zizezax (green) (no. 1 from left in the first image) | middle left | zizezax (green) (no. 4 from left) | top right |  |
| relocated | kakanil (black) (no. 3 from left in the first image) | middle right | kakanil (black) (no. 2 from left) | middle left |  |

==

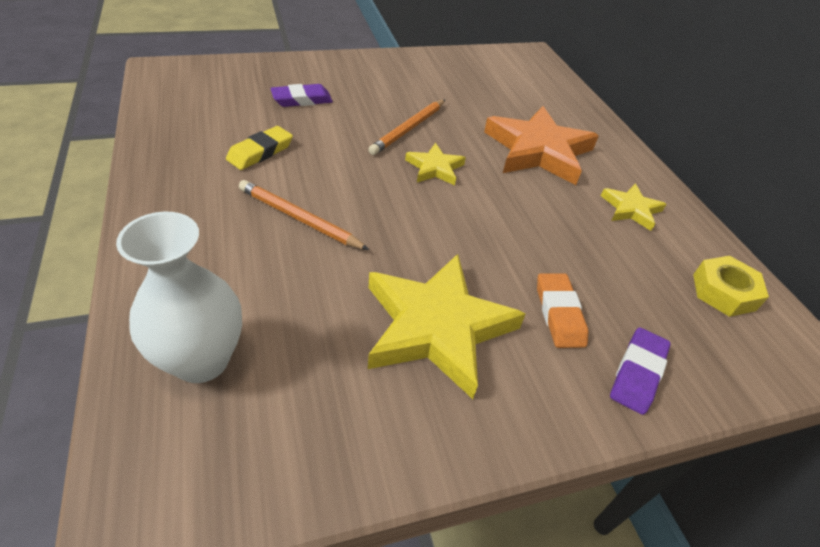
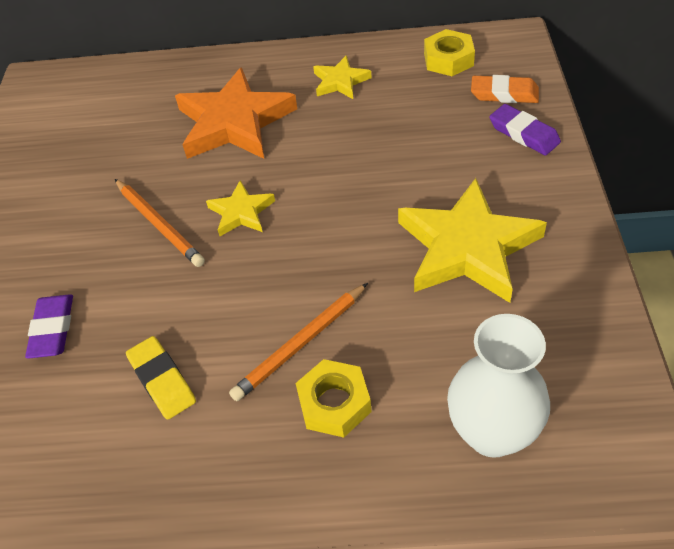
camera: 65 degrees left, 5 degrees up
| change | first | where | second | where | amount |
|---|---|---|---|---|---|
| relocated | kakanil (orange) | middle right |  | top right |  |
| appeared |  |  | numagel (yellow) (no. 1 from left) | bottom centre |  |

EXERCISE DIRECTIONS | Keeping every character as it is, restate the lines above that run from the line with "kakanil (orange) |" through the line with "numagel (yellow) (no.", both included, and nothing else.

RESPONSE BELOW |
| relocated | kakanil (orange) | middle right |  | top right |  |
| appeared |  |  | numagel (yellow) (no. 1 from left) | bottom centre |  |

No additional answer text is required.